*** Begin section ***

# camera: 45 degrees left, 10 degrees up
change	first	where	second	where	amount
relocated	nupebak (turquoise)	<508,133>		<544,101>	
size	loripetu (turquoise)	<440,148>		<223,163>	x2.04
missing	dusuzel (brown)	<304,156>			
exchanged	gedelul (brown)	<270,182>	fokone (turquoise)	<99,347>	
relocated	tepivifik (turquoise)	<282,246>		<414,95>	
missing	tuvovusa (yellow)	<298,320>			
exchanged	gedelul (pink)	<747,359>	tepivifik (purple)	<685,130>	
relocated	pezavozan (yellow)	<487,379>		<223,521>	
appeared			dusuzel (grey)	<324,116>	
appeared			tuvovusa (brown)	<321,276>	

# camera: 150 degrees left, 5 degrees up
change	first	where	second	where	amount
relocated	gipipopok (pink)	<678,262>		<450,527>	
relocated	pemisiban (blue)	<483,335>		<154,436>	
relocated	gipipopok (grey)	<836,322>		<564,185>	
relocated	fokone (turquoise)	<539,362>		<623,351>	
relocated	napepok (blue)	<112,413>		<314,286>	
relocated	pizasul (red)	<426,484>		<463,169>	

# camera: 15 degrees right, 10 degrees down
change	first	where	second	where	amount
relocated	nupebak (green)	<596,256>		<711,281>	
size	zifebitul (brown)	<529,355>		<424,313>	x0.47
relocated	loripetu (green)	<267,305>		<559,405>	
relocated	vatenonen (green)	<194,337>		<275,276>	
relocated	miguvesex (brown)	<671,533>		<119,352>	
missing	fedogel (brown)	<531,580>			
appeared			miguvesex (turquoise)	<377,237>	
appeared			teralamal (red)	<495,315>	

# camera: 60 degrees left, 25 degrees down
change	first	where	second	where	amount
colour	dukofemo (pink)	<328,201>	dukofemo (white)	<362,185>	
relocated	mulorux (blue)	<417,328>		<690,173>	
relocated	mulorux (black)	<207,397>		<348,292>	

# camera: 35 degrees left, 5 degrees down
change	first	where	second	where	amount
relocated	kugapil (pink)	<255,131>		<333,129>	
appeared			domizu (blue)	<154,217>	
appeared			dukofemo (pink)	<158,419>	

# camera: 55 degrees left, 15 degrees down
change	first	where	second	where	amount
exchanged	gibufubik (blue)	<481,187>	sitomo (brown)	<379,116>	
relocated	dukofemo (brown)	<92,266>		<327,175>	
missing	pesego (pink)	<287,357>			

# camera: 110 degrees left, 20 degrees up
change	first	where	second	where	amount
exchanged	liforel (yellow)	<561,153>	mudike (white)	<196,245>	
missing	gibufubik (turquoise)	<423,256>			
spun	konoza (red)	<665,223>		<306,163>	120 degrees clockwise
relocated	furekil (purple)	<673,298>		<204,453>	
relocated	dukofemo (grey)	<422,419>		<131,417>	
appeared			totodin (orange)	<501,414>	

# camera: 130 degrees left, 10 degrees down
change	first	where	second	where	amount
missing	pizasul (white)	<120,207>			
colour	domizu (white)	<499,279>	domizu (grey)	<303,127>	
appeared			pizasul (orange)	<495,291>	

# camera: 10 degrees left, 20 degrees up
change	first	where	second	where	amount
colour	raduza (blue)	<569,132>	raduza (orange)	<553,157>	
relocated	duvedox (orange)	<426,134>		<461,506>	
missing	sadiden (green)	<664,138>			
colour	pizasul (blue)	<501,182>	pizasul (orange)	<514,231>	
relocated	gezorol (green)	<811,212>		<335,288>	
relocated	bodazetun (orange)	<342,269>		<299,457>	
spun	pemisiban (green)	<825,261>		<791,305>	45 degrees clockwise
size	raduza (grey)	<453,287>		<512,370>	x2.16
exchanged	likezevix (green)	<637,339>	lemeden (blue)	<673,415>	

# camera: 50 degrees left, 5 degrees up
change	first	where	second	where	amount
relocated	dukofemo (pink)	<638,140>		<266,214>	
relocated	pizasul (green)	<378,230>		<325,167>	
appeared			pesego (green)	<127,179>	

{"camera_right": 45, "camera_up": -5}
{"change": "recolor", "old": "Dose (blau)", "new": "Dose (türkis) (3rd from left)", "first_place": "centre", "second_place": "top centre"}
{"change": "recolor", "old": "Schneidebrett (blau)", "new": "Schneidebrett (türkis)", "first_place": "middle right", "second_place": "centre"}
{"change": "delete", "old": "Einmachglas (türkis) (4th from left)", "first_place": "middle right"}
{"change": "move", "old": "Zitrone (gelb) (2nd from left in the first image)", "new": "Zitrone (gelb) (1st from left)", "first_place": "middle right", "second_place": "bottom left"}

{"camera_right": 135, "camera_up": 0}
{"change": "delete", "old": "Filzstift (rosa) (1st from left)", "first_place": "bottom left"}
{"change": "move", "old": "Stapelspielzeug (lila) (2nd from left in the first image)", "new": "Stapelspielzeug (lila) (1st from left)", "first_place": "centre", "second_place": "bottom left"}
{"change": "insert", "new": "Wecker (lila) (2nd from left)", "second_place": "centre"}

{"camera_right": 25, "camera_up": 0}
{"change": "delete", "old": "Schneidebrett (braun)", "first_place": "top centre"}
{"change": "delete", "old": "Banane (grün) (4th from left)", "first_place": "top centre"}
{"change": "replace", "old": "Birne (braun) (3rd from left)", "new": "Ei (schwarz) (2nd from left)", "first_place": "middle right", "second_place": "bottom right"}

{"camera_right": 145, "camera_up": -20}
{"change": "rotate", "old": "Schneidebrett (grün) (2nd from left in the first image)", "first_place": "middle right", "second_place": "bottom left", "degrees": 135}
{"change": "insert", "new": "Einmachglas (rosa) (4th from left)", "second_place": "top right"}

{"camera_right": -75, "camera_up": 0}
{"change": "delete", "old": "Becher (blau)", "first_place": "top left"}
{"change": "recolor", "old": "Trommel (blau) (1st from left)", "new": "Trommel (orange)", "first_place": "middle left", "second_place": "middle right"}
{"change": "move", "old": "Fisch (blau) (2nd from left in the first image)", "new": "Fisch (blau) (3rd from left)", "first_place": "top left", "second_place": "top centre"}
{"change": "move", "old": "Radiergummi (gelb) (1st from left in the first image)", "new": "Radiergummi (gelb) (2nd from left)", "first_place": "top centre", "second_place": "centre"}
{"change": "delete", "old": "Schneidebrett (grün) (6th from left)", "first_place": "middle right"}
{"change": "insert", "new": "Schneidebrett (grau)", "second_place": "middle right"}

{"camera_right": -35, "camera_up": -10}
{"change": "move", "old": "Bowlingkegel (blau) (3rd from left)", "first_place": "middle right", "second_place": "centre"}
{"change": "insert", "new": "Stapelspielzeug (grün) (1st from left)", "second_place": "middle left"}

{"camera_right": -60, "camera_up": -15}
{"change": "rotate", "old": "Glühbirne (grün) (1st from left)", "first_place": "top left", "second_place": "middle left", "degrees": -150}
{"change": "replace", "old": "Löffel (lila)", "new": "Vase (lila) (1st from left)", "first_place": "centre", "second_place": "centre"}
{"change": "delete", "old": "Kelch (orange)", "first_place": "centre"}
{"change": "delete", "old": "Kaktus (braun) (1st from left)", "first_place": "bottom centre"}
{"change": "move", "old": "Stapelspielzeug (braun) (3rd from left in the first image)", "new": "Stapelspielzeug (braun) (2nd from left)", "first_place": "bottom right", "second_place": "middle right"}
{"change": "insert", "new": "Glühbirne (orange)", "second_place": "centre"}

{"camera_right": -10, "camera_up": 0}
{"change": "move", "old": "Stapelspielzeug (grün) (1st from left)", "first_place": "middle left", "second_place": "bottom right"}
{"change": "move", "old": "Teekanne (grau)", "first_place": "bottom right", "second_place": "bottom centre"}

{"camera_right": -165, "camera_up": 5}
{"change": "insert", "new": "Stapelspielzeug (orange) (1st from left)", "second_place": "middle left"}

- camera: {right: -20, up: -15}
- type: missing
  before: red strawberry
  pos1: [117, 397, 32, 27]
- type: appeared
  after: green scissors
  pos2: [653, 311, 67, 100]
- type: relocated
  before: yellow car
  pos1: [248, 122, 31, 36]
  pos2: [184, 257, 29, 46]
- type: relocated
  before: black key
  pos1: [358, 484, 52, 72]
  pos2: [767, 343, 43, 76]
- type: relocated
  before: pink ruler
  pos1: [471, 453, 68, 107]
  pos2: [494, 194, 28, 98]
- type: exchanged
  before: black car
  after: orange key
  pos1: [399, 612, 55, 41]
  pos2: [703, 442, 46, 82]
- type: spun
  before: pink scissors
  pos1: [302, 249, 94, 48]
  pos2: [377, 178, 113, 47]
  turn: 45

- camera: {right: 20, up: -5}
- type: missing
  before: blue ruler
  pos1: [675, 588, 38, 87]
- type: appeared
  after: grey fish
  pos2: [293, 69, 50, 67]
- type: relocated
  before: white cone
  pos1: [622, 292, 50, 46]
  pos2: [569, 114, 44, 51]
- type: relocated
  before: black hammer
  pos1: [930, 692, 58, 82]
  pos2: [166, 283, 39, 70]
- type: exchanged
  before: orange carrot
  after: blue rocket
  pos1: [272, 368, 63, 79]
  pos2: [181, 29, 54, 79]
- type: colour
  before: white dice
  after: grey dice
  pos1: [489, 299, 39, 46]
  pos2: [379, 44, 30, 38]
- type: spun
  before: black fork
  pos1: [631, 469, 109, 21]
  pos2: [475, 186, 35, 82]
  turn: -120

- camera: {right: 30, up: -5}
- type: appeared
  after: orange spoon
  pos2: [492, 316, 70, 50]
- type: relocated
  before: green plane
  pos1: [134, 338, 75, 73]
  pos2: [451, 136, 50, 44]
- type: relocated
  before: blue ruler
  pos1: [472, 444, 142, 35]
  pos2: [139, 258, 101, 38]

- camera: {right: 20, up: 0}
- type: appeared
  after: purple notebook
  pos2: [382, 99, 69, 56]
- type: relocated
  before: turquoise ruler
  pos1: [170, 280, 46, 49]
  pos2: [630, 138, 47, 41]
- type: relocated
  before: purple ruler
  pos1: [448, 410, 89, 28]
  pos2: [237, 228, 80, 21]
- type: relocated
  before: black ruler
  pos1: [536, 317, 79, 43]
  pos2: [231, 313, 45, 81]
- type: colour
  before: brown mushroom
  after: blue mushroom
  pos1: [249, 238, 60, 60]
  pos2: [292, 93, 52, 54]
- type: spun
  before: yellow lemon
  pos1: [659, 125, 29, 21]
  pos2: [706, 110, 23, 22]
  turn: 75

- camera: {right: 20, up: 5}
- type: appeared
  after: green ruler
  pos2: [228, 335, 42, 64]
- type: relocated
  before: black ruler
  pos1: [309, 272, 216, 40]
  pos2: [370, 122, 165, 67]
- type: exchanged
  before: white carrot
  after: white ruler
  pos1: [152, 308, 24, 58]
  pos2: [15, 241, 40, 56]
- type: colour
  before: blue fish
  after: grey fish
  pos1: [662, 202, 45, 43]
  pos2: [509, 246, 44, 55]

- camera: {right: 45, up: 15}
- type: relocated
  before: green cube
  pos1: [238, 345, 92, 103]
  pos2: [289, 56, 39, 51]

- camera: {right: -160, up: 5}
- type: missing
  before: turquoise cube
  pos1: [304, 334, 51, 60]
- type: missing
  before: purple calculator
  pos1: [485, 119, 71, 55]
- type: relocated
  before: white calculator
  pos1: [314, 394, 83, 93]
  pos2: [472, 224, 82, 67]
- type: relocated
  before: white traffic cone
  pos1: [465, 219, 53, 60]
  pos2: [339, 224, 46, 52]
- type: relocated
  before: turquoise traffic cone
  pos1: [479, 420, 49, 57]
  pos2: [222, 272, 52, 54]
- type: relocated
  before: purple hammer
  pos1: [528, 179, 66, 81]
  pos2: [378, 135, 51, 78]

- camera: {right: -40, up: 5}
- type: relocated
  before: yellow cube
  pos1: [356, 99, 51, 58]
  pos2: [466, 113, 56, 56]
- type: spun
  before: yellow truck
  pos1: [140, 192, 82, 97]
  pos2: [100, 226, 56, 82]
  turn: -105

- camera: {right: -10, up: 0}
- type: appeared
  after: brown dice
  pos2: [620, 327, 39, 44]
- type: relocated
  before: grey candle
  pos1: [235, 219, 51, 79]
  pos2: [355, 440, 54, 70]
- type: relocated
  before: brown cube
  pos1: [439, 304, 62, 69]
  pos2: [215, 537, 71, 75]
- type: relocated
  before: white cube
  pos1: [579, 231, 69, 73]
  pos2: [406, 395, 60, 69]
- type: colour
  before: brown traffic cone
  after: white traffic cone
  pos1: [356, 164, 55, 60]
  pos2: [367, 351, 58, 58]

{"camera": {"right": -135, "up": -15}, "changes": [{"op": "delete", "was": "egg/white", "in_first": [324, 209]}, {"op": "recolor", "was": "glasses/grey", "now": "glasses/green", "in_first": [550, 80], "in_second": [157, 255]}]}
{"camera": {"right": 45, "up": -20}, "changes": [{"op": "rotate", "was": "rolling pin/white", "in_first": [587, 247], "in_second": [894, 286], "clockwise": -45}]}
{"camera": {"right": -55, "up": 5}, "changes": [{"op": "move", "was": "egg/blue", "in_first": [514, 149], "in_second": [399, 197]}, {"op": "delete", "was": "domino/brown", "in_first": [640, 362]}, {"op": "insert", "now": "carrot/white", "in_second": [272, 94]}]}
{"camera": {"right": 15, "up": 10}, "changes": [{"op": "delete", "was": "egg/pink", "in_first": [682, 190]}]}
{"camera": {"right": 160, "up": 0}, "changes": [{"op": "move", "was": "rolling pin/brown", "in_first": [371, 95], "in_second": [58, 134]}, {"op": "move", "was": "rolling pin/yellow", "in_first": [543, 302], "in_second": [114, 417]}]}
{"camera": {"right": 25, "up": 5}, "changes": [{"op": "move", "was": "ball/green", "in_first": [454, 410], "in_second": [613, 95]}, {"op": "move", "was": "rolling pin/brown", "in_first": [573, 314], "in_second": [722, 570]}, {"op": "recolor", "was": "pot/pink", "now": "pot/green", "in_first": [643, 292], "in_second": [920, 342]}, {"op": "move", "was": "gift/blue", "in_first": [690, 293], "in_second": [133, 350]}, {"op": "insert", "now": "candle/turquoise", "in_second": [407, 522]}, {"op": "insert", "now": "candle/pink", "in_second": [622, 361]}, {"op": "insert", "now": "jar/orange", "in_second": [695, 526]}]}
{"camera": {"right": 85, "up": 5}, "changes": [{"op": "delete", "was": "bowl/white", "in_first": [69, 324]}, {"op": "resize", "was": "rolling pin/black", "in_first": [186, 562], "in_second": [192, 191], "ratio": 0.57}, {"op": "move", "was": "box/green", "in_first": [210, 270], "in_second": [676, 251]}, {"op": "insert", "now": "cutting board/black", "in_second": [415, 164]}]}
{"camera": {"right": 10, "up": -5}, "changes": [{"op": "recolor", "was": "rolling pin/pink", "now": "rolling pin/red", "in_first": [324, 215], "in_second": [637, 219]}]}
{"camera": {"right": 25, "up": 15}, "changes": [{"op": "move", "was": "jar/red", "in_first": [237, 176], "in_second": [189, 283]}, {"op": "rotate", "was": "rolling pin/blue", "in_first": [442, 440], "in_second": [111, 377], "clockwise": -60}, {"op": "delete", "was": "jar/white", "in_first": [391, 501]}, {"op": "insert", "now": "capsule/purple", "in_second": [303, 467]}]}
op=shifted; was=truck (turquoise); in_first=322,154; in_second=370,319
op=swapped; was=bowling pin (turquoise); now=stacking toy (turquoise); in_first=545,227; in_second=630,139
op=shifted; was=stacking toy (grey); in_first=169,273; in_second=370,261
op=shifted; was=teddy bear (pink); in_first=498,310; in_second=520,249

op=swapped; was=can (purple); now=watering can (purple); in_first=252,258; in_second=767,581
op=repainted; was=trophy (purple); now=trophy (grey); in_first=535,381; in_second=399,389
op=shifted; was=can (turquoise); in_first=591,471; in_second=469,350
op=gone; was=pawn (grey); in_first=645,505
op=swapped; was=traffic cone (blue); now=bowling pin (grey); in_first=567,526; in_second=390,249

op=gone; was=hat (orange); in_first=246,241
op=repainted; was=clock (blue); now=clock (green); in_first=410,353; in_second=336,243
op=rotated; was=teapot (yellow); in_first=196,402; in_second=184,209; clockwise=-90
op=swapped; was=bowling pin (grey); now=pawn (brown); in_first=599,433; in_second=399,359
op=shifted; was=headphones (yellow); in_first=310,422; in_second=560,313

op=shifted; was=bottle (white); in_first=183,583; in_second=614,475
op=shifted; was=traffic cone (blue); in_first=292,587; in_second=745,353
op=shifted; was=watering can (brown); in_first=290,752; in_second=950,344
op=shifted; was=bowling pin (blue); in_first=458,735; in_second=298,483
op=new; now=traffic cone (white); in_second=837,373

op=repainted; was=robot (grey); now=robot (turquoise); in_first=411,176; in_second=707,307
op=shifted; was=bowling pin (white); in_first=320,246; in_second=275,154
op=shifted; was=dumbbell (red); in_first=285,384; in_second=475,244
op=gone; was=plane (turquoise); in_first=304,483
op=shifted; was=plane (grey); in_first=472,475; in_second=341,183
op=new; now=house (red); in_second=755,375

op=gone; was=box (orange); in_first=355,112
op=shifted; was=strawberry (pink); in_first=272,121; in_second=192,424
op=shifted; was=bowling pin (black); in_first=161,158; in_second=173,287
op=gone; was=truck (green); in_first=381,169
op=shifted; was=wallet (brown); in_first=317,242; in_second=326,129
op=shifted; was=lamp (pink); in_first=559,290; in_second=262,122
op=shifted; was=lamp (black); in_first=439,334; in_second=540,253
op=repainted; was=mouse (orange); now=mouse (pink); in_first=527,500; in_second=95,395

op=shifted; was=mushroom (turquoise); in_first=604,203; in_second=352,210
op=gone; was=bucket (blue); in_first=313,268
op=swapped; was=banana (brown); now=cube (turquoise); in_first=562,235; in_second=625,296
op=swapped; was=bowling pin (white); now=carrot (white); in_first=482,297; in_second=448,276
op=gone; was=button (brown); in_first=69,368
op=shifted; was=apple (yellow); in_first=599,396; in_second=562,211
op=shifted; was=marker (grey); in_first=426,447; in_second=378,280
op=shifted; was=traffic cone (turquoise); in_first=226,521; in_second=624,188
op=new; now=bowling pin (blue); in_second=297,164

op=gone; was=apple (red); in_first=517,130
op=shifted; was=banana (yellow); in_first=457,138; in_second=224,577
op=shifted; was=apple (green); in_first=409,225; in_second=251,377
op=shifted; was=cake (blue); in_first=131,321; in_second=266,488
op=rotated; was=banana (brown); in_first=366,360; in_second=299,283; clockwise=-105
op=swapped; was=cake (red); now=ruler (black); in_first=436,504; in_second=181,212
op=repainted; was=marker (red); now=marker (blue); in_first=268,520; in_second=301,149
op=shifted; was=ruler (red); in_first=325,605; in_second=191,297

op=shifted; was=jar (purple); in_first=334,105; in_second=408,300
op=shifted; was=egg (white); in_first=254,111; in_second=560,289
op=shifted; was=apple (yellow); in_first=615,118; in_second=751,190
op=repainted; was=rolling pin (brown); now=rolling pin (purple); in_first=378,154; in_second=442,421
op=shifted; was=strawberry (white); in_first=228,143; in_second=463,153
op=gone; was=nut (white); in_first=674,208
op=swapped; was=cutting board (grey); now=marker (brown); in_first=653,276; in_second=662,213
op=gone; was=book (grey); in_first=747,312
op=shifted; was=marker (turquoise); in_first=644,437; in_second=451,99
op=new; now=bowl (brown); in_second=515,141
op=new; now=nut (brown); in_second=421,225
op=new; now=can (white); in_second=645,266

*** End section ***

■ ACTIVITY
Reproduce exactly the section above that begins at the line containing "before: black car" and ends at the line containing "pos2: [377, 178, 113, 47]", leaving out all other lines.

■ SOLVED PROBLEM
  before: black car
  after: orange key
  pos1: [399, 612, 55, 41]
  pos2: [703, 442, 46, 82]
- type: spun
  before: pink scissors
  pos1: [302, 249, 94, 48]
  pos2: [377, 178, 113, 47]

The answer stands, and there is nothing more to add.